Work instructions: There is a line containing "The black pawn" in the entries below. Repeat that line and every line after it exactly, and nothing more.

Dataset records:
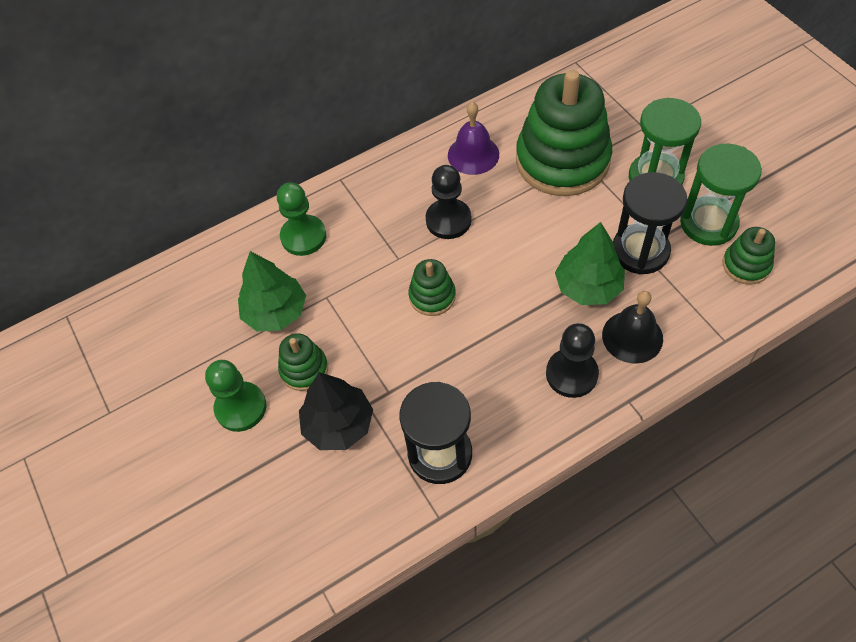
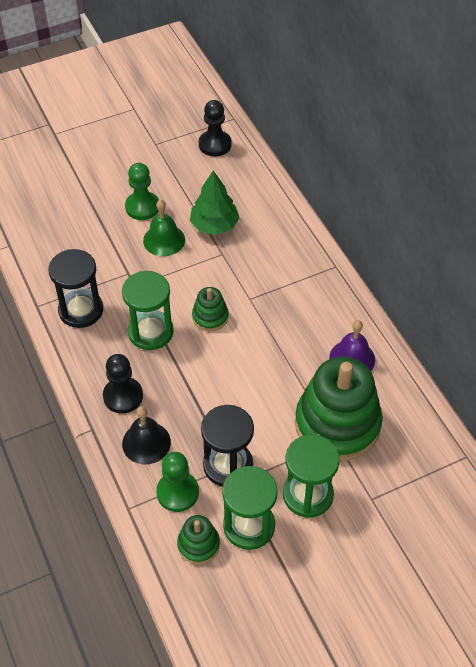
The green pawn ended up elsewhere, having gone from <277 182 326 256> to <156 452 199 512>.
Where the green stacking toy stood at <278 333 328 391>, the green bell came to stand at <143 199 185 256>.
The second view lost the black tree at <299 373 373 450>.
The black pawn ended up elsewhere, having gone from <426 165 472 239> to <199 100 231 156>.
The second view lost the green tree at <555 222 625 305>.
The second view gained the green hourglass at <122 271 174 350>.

Response to the task:
The black pawn ended up elsewhere, having gone from <426 165 472 239> to <199 100 231 156>.
The second view lost the green tree at <555 222 625 305>.
The second view gained the green hourglass at <122 271 174 350>.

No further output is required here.